** BEGIN Dataset extract **

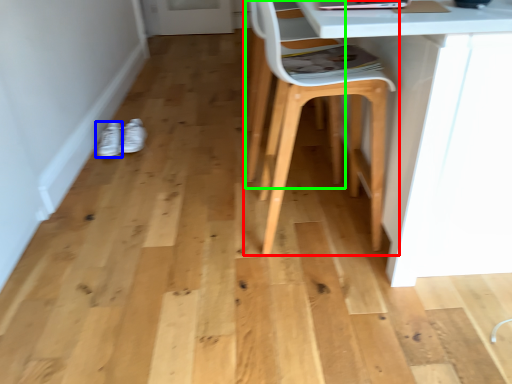
Question: Which object is positioned farthest from chair (highlighted by a red box)? Select from footwear (highlighted by a blue box) and swivel chair (highlighted by a green box).

Choices:
 (A) footwear
 (B) swivel chair

Answer: (A)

** END Dataset extract **

#### What is expected
Copy every line of the records above verbatim, omitting the pictures.

#### Reply
Question: Which object is positioned farthest from chair (highlighted by a red box)? Select from footwear (highlighted by a blue box) and swivel chair (highlighted by a green box).

Choices:
 (A) footwear
 (B) swivel chair

Answer: (A)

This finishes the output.